::: Data in this exercise

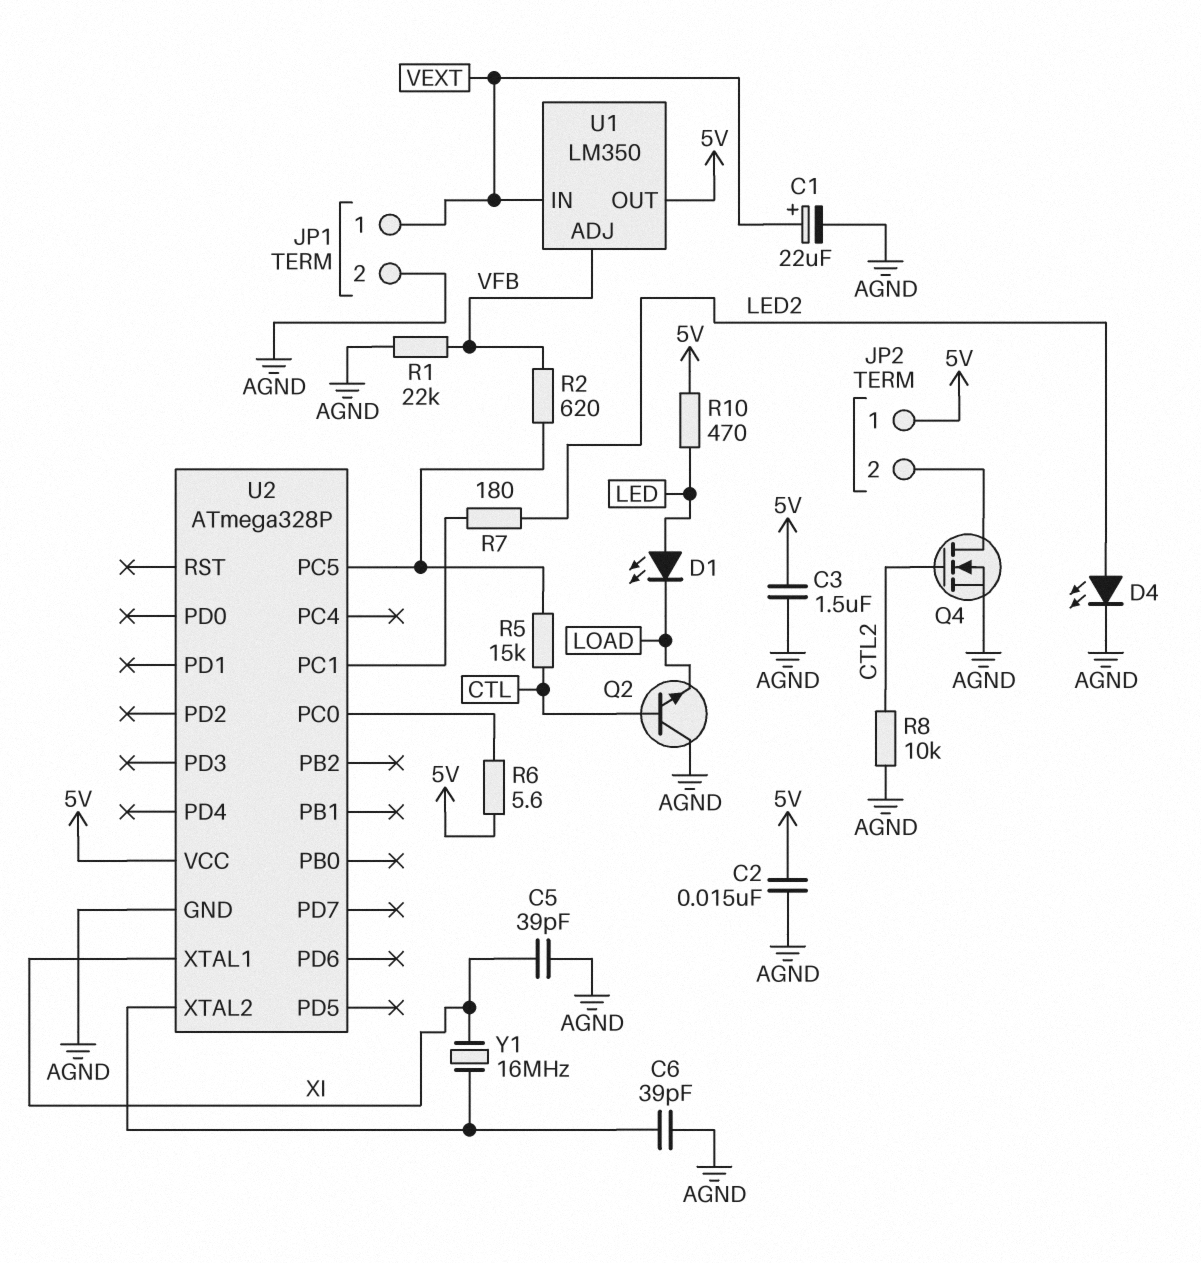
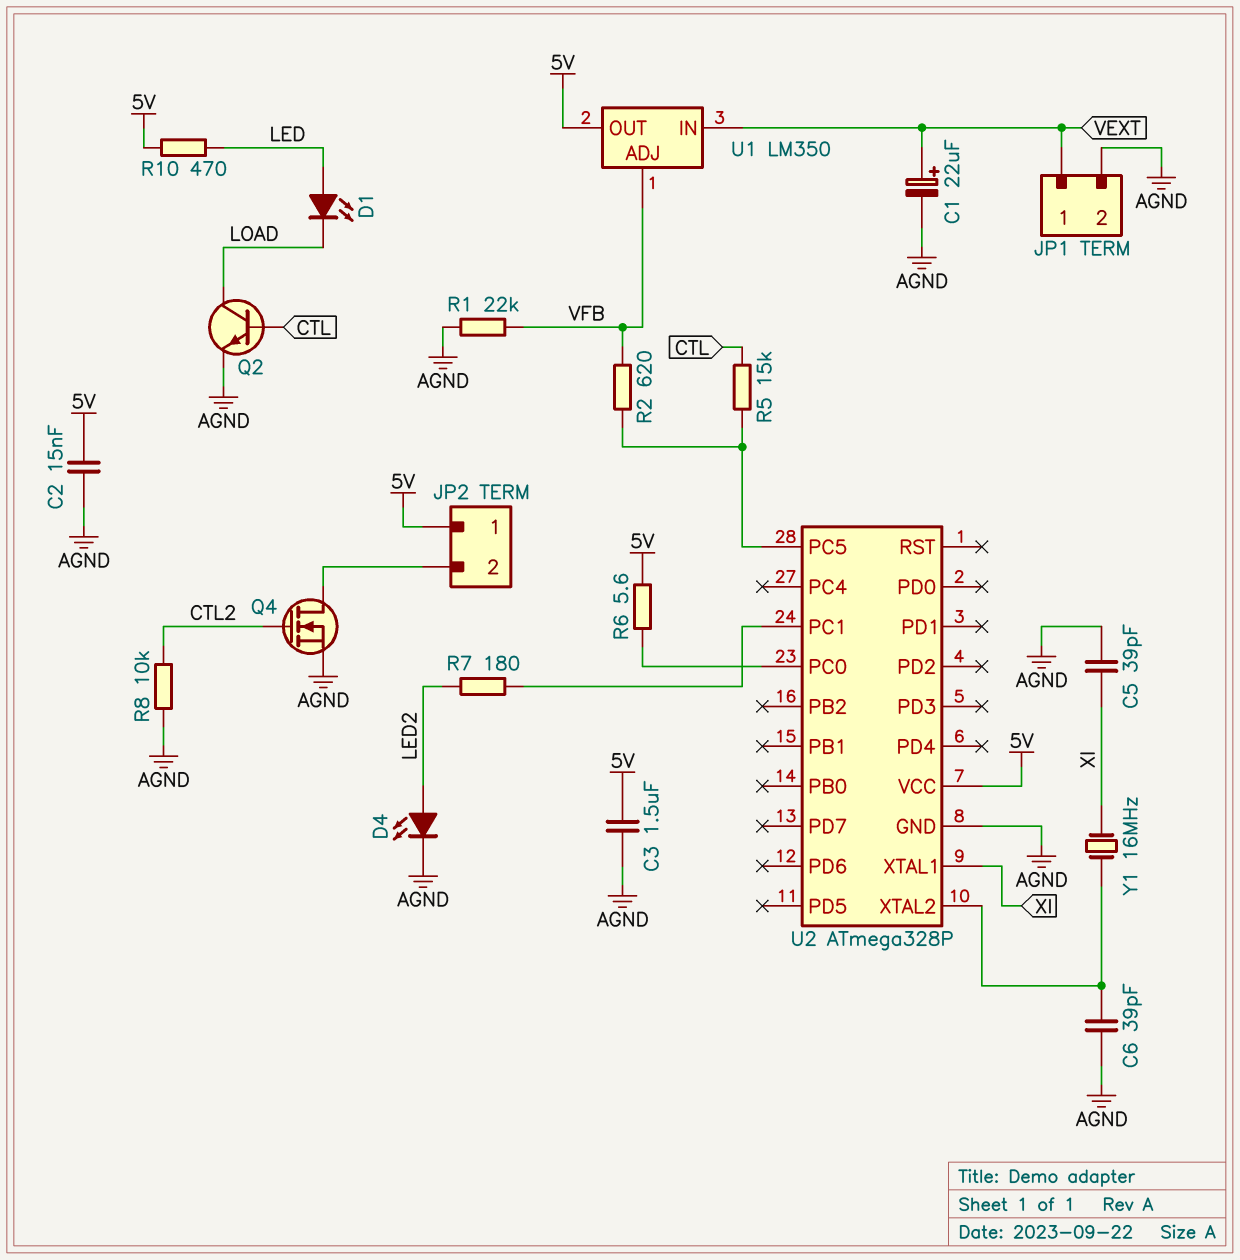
Q2: NPN (B CTL, C AGND, E LOAD) -> NPN (B CTL, C LOAD, E AGND)

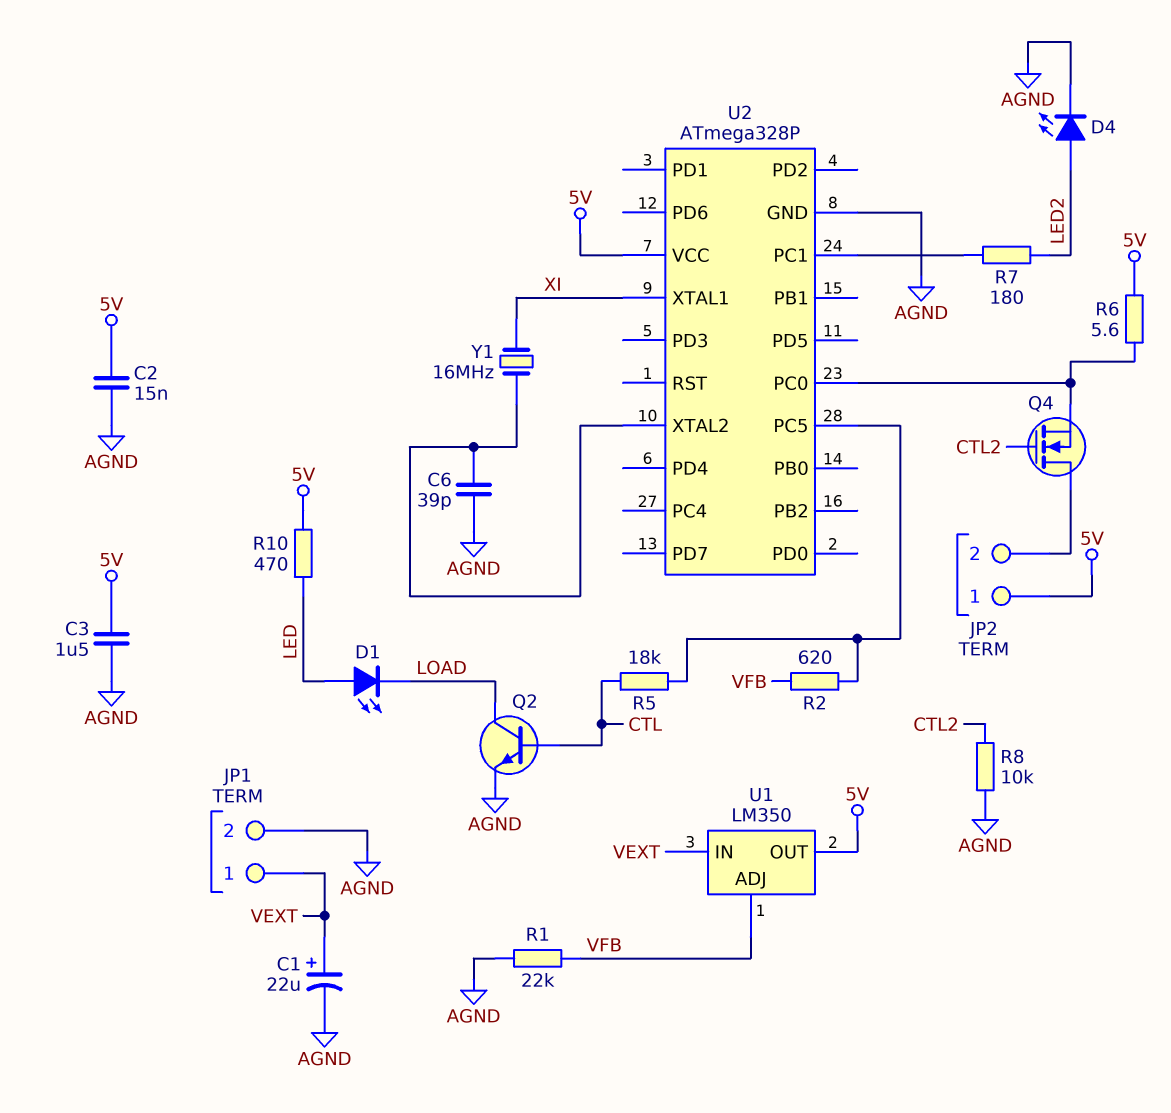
C5: 39pF (AGND, XI) -> none
Q4: NMOS (G CTL2, D JP2/2, S AGND) -> NMOS (G CTL2, D JP2/2, S U2/PC0)
R5: 15k (CTL, U2/PC5) -> 18k (CTL, U2/PC5)

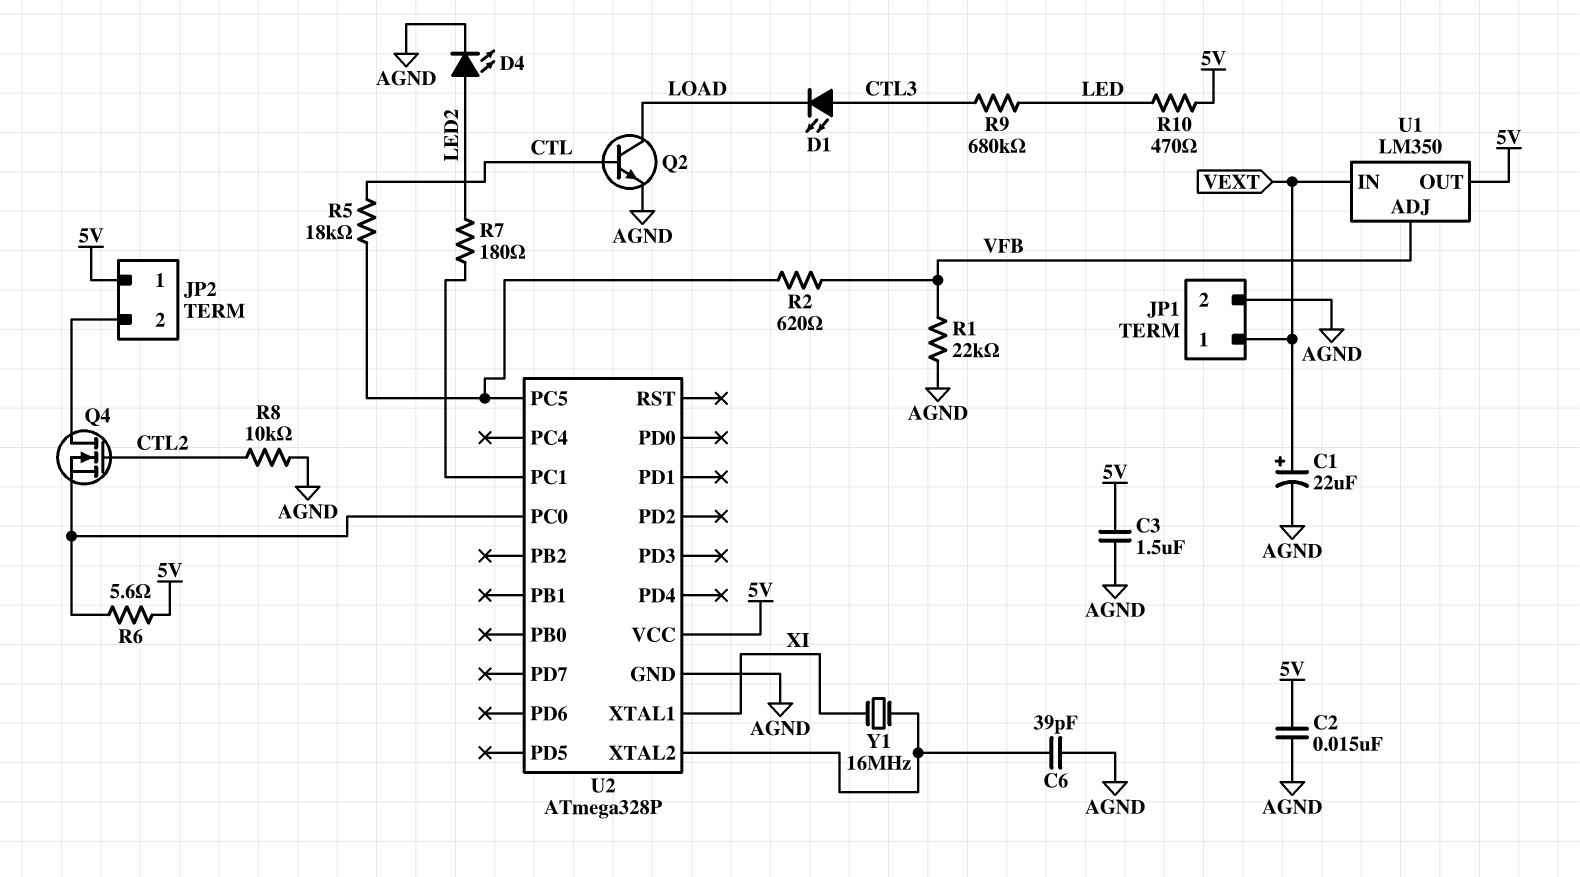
D1: LED (A LED, K LOAD) -> LED (A CTL3, K LOAD)
R9: none -> 680k (CTL3, LED)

::::::

▸ Work request:
In the records above, find each line holding "AGND" and copy it.

▸ Completed exercise:
Q2: NPN (B CTL, C AGND, E LOAD) -> NPN (B CTL, C LOAD, E AGND)
C5: 39pF (AGND, XI) -> none
Q4: NMOS (G CTL2, D JP2/2, S AGND) -> NMOS (G CTL2, D JP2/2, S U2/PC0)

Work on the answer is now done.